Data provided:

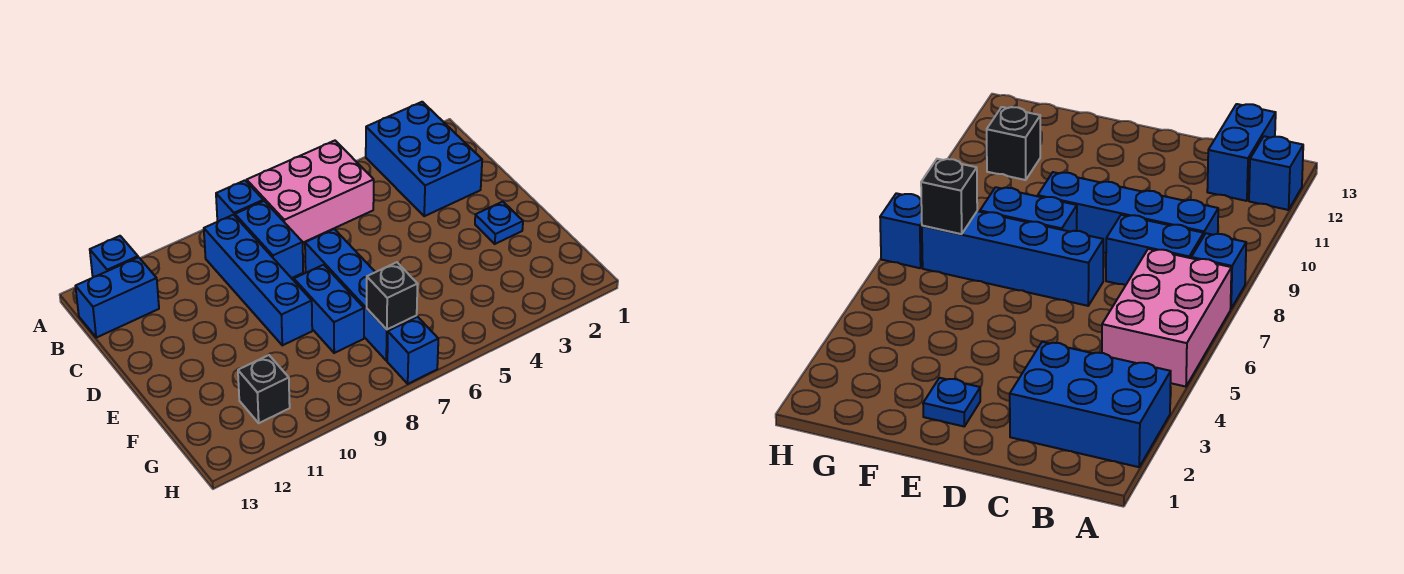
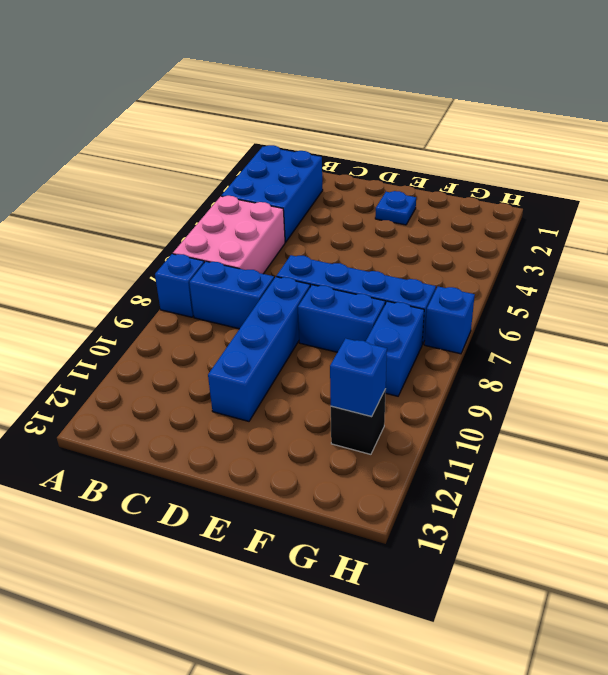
blue brick A2:C3 level 1 -> blue brick A2:B4 level 1
blue brick A12 level 1 -> blue brick G11 level 2
blue brick B9:E9 level 1 -> blue brick D8:D11 level 1
blue brick B12:B13 level 1 -> blue brick G8:G9 level 1
black brick G7 level 2 -> none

Problem statement: Since the copy must hold no pictures, repeat everything else in the records exactly as written.

The completed task:
blue brick A2:C3 level 1 -> blue brick A2:B4 level 1
blue brick A12 level 1 -> blue brick G11 level 2
blue brick B9:E9 level 1 -> blue brick D8:D11 level 1
blue brick B12:B13 level 1 -> blue brick G8:G9 level 1
black brick G7 level 2 -> none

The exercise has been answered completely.